What to do — Without adding anything, give again the lines from the one holding "[(321,0),(291,0),(280,29),(321,43),(329,21),(315,15),(321,0)]" through the final line of the records, exactly, with both ends included and pictures dropped.

::: Dataset extract

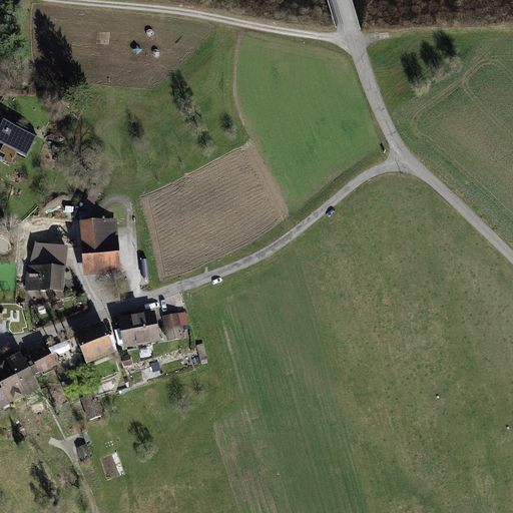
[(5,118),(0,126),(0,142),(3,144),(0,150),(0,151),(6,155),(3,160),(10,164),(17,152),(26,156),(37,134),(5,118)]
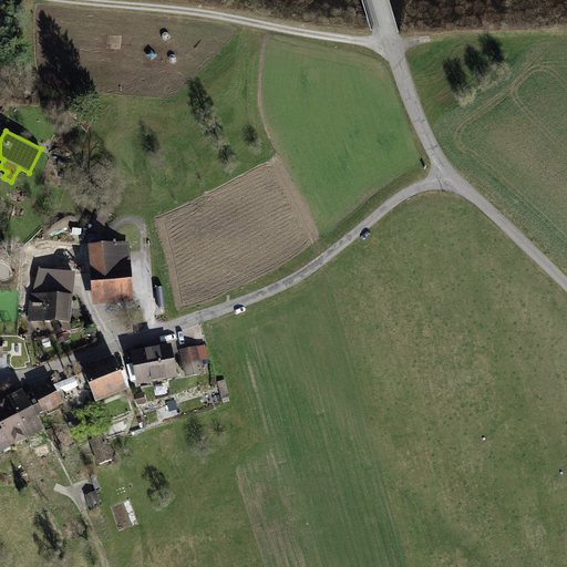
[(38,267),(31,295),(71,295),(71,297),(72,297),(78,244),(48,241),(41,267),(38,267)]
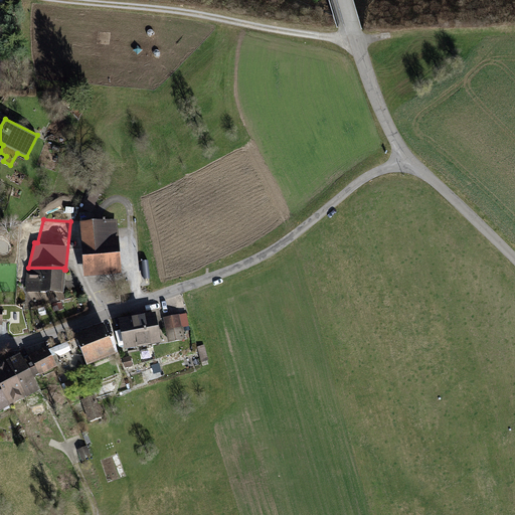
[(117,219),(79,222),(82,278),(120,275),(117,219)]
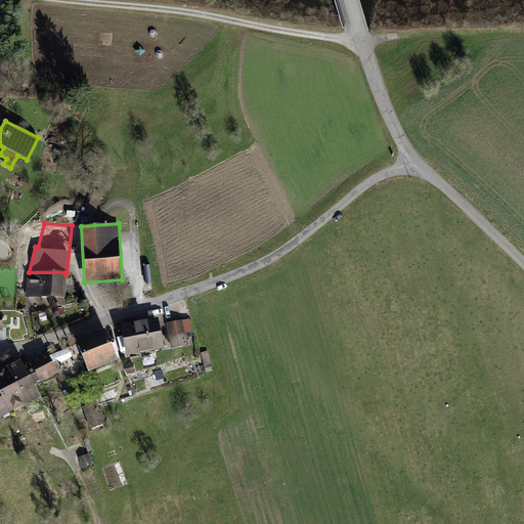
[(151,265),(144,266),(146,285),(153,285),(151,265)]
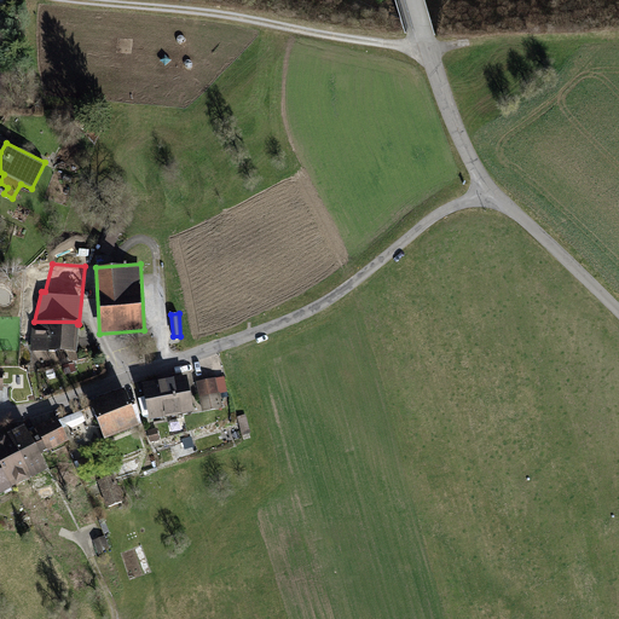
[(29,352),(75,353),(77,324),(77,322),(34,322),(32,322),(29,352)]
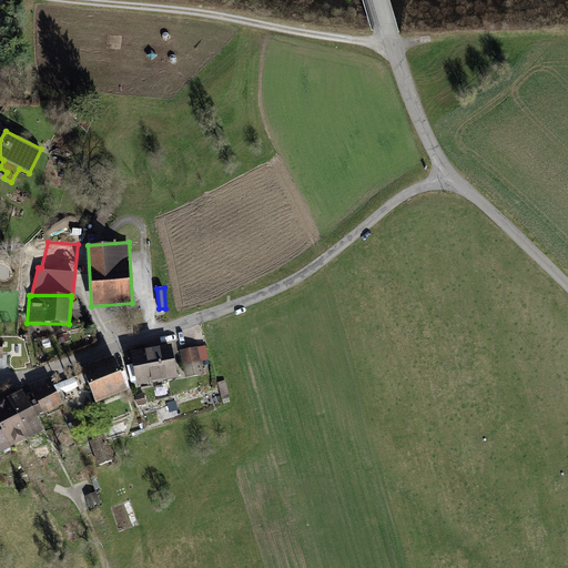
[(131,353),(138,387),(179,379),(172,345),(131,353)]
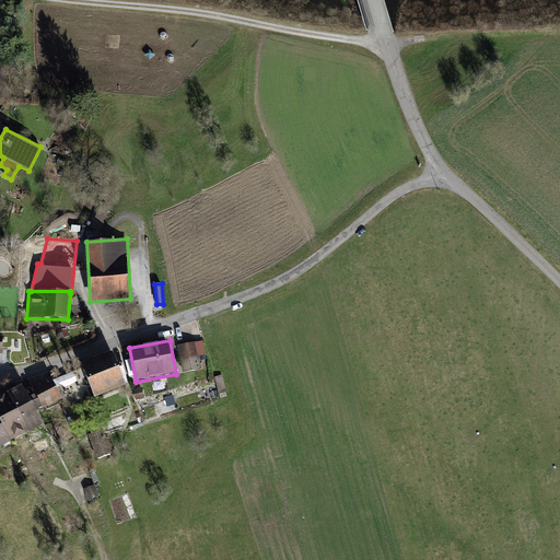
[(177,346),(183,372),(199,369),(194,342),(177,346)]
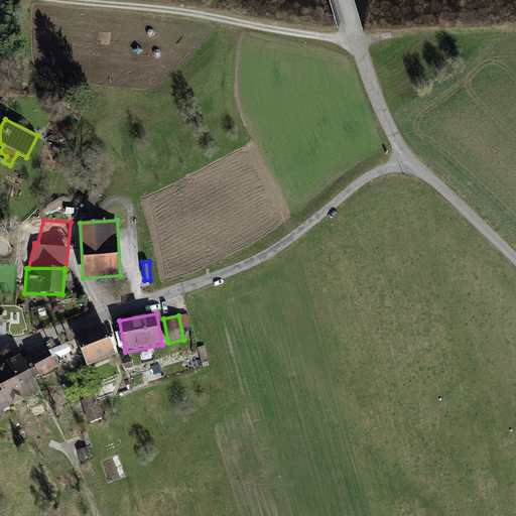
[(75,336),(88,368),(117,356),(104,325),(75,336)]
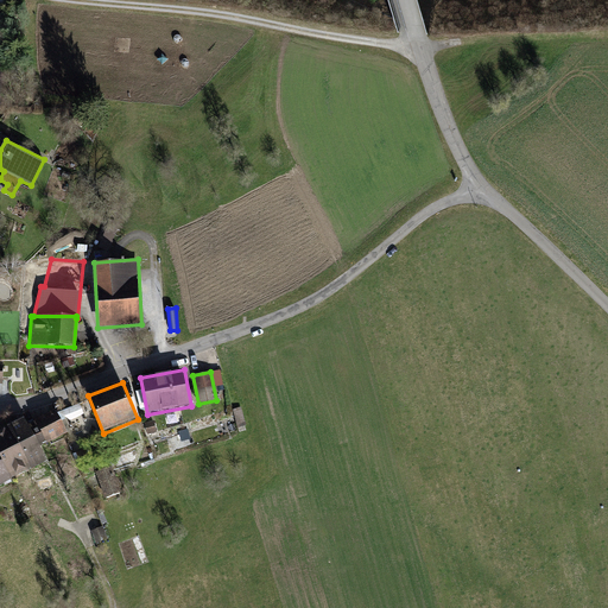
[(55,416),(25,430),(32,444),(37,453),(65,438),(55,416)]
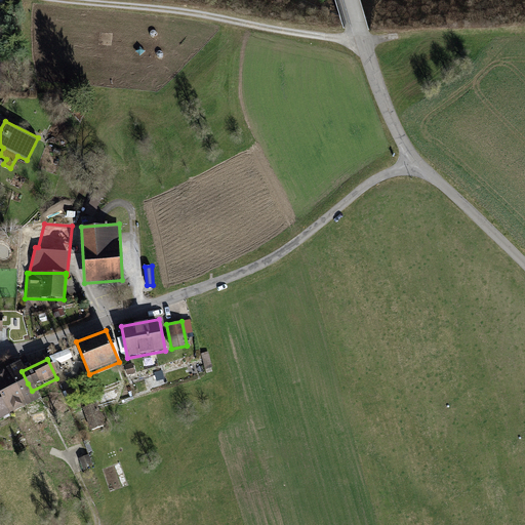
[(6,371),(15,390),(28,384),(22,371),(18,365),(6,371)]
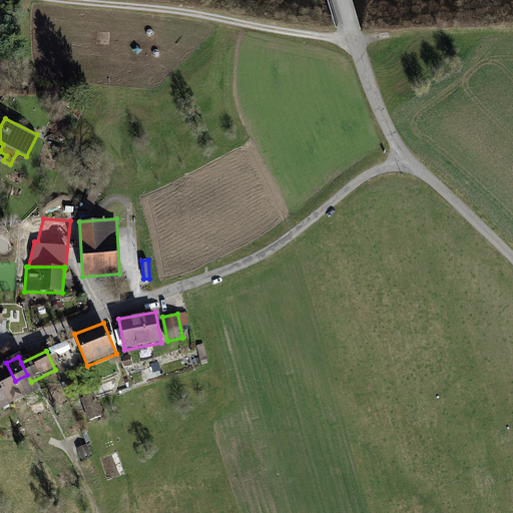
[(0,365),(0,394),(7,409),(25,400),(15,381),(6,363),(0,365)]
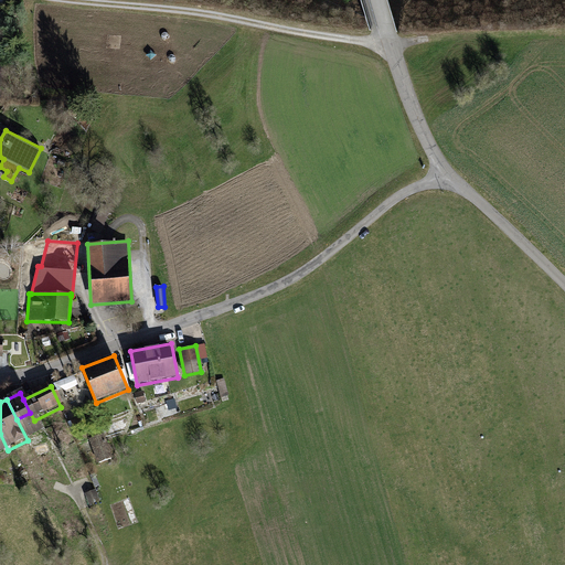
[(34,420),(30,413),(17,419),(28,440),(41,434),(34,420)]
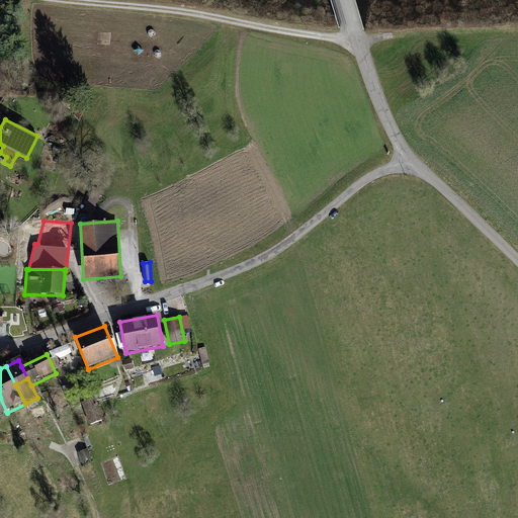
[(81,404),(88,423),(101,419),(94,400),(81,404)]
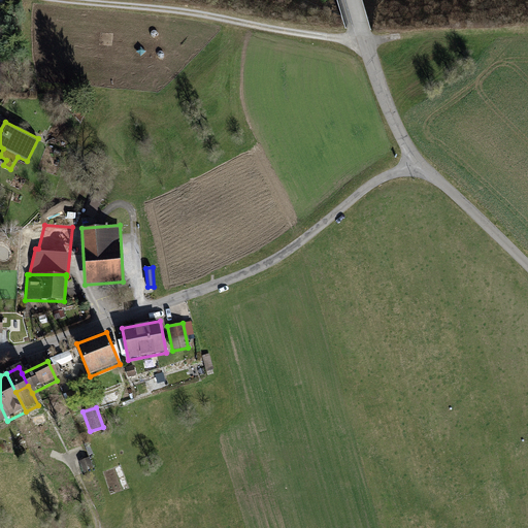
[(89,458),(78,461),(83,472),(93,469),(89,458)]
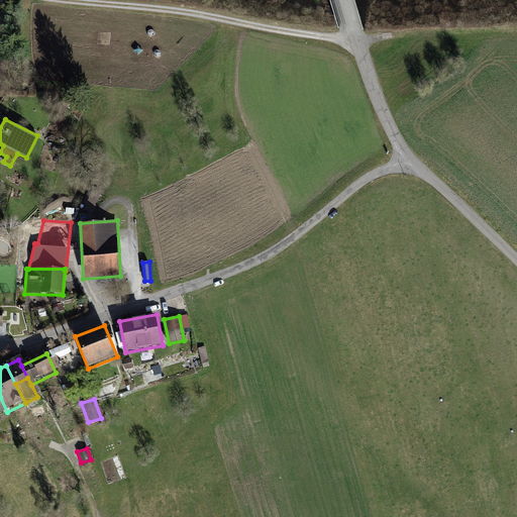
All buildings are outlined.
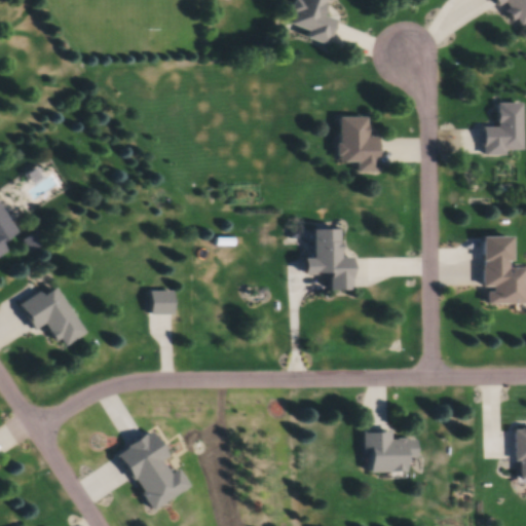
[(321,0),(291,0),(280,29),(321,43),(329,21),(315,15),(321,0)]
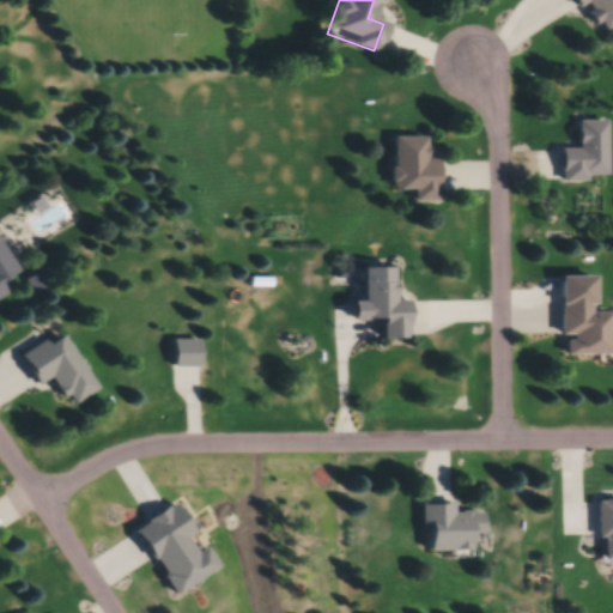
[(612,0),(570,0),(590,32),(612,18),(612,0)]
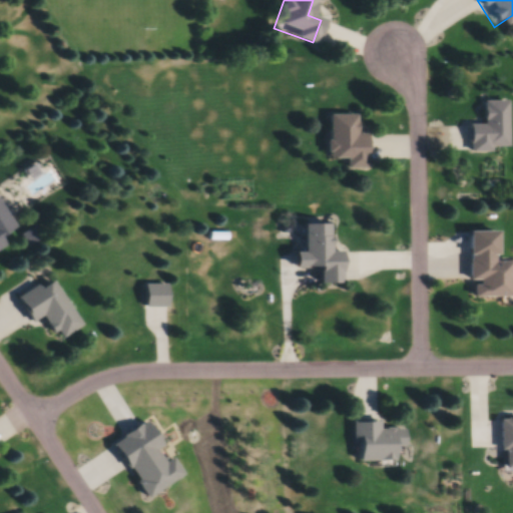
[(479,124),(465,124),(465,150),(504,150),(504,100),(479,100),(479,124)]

::::::

Response to this exercise —
[(321,0),(291,0),(280,29),(321,43),(329,21),(315,15),(321,0)]
[(612,0),(570,0),(590,32),(612,18),(612,0)]
[(479,124),(465,124),(465,150),(504,150),(504,100),(479,100),(479,124)]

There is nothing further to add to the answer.